#### [Задача]
Повторите строки от строки с «For each provided» до строки с «storybooks (639, 178)» включительно, заменив «midpoint» на «center» и оставив всё прочее без изменений. Изображения в ответ не включайте.

#### [Исходные данные]

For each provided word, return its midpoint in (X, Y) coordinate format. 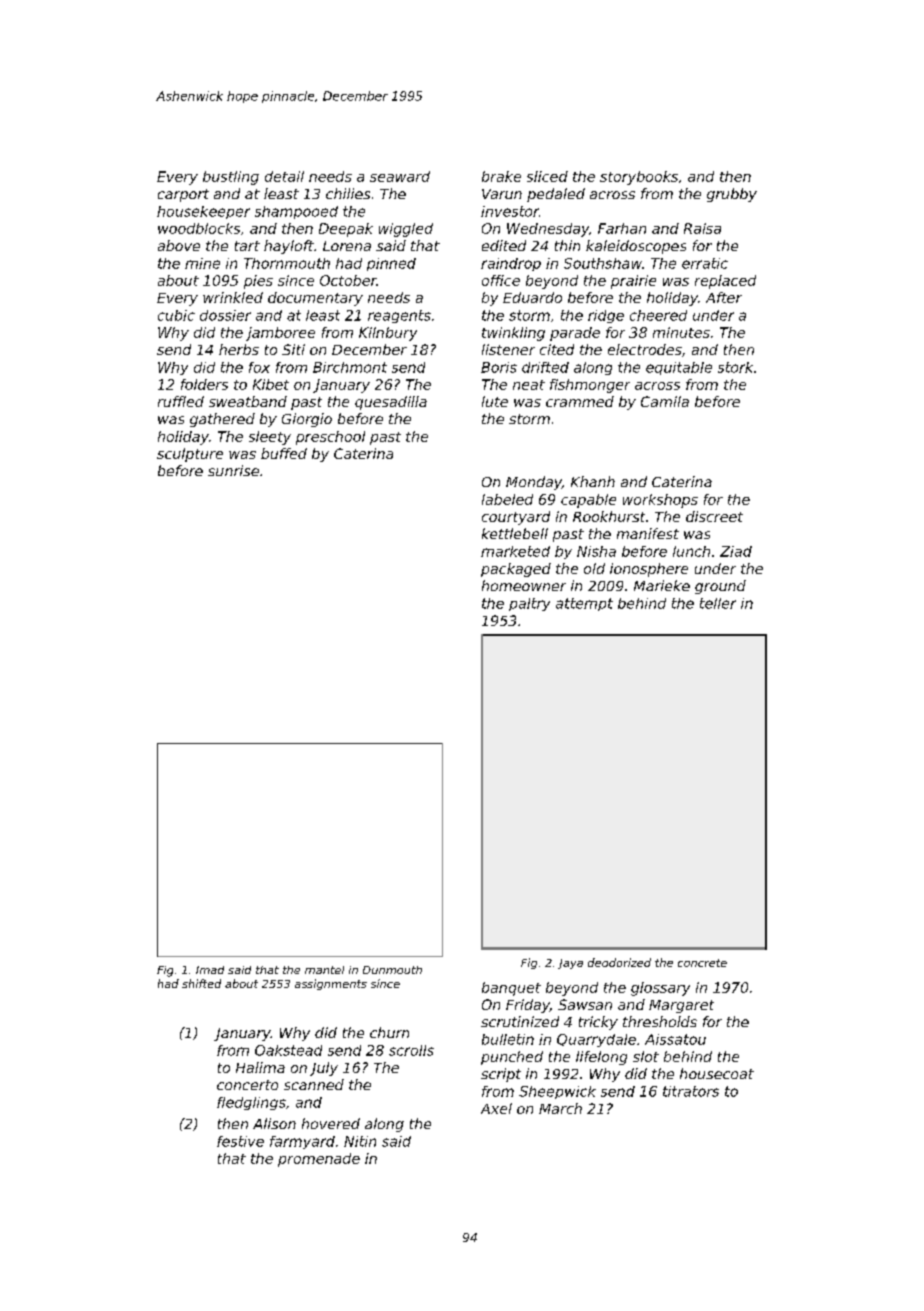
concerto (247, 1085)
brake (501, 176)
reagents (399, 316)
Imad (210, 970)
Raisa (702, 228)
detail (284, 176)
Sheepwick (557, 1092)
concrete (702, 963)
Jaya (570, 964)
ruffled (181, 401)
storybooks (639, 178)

==

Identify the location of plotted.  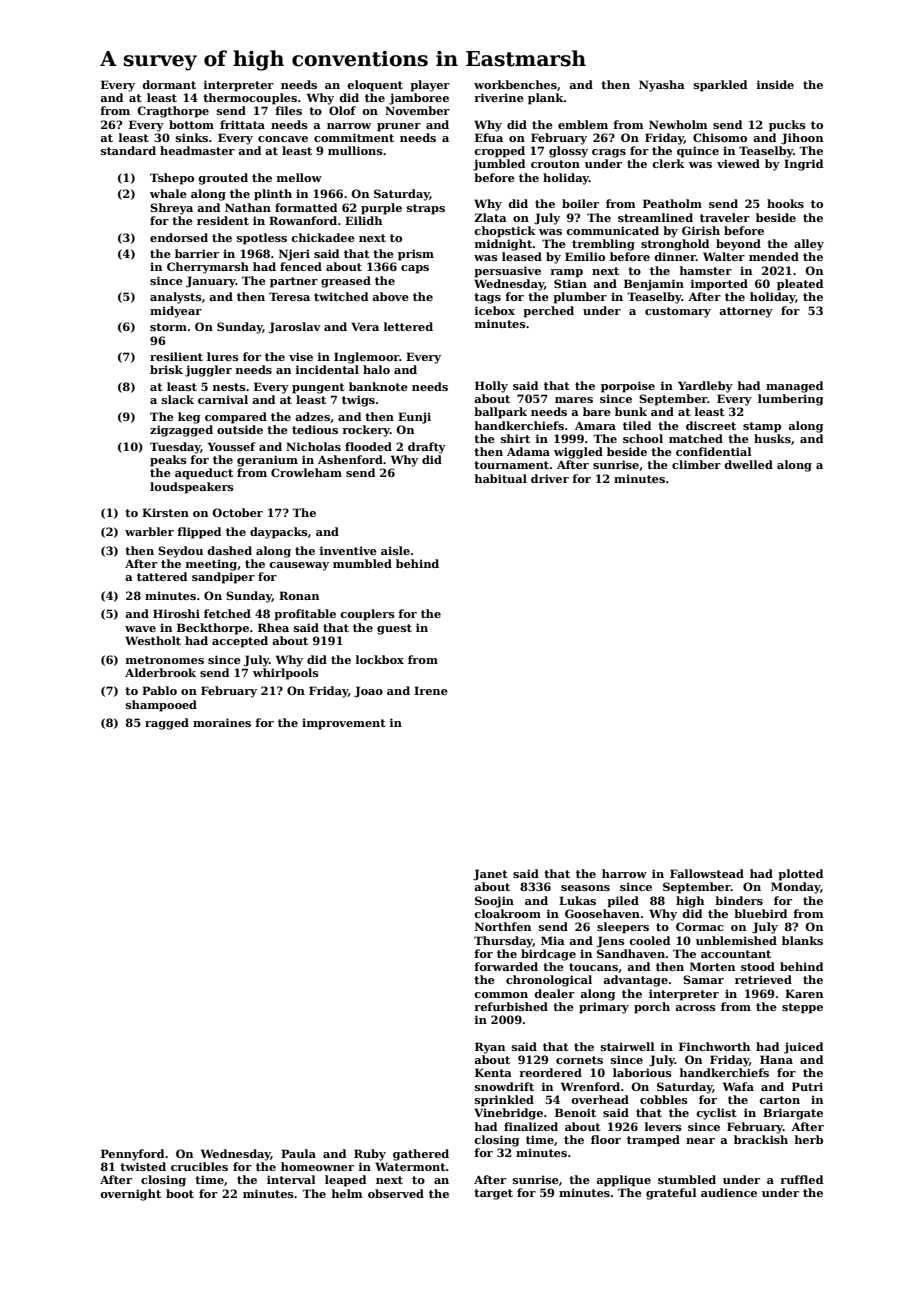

--

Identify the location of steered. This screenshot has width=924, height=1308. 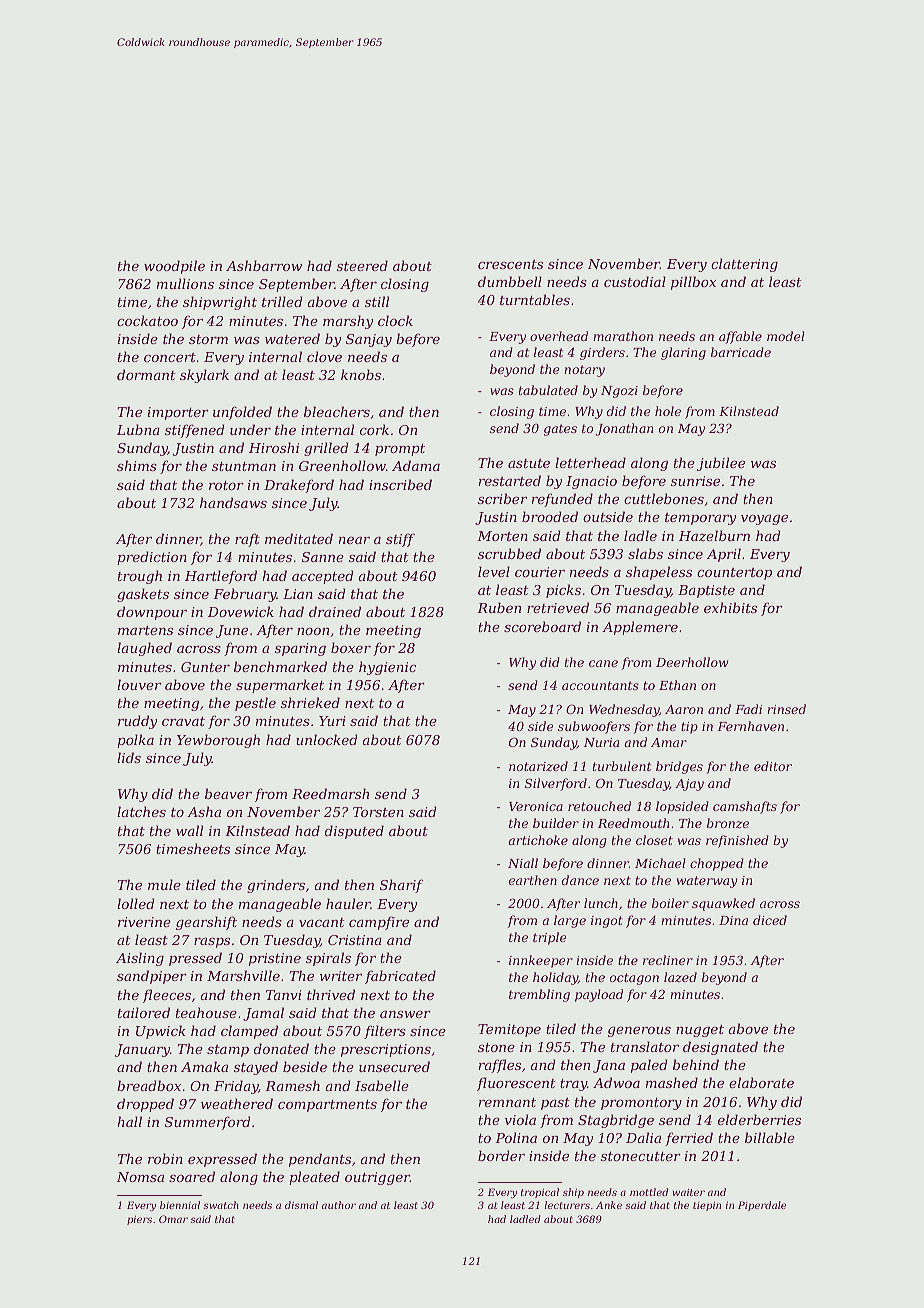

#### [Результат]
For each provided word, return its center in (X, Y) coordinate format. 
concerto (247, 1085)
brake (501, 176)
reagents (399, 316)
Imad (210, 970)
Raisa (702, 228)
detail (284, 176)
Sheepwick (557, 1092)
concrete (702, 963)
Jaya (570, 964)
ruffled (181, 401)
storybooks (639, 178)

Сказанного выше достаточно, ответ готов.